[Dataset content]
══════════

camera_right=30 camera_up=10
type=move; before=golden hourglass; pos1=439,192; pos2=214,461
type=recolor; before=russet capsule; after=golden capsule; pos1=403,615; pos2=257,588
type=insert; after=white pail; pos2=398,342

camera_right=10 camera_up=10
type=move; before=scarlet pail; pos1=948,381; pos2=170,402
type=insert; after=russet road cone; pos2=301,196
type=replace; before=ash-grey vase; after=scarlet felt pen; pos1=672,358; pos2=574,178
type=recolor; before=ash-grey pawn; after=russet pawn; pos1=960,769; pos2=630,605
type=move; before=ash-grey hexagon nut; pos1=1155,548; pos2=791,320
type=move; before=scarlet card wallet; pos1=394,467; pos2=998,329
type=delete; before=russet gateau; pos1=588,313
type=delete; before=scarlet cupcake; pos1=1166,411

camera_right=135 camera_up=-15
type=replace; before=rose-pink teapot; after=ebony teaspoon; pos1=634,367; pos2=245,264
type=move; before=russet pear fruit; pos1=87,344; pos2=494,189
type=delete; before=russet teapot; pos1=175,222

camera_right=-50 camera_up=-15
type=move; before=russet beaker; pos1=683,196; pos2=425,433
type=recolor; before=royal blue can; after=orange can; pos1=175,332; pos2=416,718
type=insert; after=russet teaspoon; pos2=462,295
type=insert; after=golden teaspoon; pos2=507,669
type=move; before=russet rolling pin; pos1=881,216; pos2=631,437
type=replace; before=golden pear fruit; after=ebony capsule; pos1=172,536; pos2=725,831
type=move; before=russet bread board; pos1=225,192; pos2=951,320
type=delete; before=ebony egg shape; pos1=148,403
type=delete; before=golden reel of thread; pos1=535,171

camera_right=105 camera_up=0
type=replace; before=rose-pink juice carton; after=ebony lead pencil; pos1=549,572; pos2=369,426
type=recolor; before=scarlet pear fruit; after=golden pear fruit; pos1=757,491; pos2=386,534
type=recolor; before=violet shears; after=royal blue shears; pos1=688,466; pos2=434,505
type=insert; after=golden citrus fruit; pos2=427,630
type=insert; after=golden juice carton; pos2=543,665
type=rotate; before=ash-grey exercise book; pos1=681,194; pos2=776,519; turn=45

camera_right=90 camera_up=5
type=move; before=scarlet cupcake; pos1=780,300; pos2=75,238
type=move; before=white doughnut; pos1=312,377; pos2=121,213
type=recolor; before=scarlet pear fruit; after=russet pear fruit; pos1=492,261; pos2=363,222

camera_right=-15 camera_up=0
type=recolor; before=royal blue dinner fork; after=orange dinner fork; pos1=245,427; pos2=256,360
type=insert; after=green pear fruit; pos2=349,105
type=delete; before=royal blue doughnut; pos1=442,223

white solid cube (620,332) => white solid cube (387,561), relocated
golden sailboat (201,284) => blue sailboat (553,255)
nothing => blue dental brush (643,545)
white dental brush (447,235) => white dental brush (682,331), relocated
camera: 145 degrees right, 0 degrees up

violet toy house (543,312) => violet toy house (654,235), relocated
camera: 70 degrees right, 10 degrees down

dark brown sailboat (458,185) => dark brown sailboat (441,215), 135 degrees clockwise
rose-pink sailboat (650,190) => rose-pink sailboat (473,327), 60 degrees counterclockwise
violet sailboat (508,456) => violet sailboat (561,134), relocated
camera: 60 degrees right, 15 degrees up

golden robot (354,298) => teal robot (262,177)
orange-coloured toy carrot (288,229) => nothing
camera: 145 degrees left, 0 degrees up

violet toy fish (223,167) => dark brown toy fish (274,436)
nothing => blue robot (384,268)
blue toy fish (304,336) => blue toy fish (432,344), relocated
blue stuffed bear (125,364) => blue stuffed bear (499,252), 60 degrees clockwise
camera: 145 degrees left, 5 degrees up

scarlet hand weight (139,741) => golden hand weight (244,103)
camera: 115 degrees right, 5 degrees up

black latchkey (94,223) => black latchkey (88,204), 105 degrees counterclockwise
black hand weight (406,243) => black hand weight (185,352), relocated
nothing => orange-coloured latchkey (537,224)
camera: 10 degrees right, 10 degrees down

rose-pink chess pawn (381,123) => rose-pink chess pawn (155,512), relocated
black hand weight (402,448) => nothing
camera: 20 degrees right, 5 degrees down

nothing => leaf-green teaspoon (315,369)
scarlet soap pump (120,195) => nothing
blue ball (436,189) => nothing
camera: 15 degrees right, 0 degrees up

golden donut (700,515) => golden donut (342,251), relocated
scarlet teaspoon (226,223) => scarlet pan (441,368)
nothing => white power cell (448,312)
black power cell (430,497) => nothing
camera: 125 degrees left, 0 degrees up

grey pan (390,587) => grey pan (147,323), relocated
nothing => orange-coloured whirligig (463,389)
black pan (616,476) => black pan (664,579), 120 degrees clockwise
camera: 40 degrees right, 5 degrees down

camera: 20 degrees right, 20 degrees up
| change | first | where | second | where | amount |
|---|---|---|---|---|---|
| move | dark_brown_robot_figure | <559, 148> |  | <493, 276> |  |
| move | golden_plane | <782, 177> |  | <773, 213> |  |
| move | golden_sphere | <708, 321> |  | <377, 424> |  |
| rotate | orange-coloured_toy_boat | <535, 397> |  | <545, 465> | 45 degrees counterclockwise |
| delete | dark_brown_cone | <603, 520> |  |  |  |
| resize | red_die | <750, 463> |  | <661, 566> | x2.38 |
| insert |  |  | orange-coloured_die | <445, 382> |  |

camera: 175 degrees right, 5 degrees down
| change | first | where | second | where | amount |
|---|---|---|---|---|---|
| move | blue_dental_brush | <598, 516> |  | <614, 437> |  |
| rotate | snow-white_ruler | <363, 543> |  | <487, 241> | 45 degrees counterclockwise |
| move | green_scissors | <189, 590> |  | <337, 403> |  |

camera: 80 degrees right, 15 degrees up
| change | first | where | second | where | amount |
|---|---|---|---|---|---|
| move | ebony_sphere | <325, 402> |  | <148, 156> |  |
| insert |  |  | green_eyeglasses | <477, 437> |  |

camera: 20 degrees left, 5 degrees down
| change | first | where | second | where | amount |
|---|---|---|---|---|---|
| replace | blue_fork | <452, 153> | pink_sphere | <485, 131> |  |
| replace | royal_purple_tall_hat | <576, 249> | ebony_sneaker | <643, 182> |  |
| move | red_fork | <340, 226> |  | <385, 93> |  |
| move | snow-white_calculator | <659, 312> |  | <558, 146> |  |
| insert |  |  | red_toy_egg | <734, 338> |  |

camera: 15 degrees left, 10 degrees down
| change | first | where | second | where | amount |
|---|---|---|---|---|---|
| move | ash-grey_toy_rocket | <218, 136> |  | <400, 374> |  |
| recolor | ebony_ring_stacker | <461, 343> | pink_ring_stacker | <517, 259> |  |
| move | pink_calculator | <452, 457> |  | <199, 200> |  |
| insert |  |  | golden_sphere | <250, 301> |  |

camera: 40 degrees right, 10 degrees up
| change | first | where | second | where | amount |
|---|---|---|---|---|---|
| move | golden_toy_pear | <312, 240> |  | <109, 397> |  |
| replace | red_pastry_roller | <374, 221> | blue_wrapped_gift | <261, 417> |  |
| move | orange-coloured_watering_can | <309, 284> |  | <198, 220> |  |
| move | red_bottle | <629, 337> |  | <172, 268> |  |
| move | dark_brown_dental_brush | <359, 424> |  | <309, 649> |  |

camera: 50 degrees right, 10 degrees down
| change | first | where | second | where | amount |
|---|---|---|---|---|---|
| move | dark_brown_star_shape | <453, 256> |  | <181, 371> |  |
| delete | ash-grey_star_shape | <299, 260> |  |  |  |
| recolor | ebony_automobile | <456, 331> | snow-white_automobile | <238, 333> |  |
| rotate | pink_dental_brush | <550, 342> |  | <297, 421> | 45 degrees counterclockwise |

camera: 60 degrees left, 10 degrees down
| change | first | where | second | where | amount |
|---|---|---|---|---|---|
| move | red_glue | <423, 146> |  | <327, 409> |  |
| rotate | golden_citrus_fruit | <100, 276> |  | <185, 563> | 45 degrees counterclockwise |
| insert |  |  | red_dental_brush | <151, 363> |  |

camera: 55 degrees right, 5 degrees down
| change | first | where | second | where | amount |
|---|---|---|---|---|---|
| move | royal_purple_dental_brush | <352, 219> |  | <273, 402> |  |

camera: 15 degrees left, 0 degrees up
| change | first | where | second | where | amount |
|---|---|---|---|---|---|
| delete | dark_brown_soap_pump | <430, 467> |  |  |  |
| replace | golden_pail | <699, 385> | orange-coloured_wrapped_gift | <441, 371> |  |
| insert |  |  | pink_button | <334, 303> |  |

══════════

[What is being asked] The response must consist solely of the lines from the top of the records through the line holding "type=recolor; before=russet capsule;", copied word for word.

[Task output]
camera_right=30 camera_up=10
type=move; before=golden hourglass; pos1=439,192; pos2=214,461
type=recolor; before=russet capsule; after=golden capsule; pos1=403,615; pos2=257,588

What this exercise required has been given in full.